EXERCISE REQUIREMENTS:
Narrow the data below down to the lines containing "notebook".

(Coordinate-based change listings)
*** Begin section ***

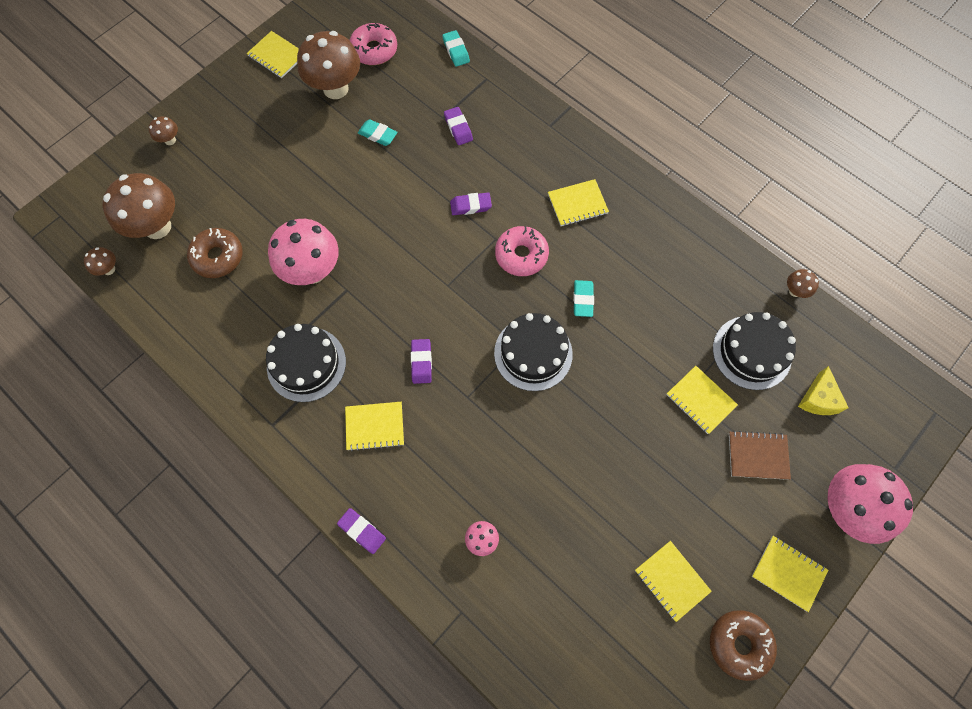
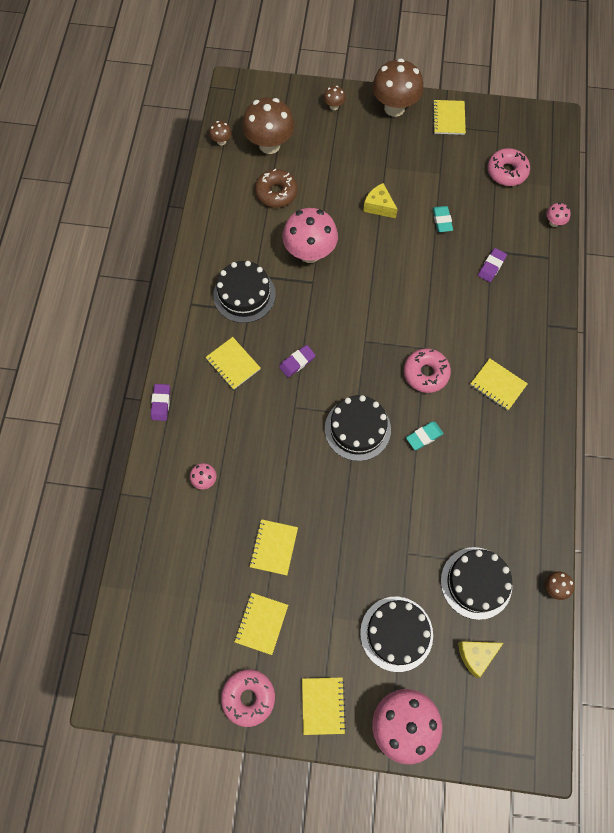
camera: 55 degrees right, 0 degrees up
(316, 176) = (379, 206): none -> yellow cheese
(335, 88) = (455, 170): brown mushroom -> brown mushroom (394, 108)
(456, 51) = (554, 222): turquoise eraser -> pink mushroom
(470, 206) = (437, 315): purple eraser -> none
(700, 400) = (409, 566): yellow notebook -> yellow notebook (274, 547)
(739, 644) = (248, 697): brown donut -> pink donut
(758, 456) = (396, 633): brown notebook -> black cake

*** End section ***

YOUR SOLUTION:
(700, 400) = (409, 566): yellow notebook -> yellow notebook (274, 547)
(758, 456) = (396, 633): brown notebook -> black cake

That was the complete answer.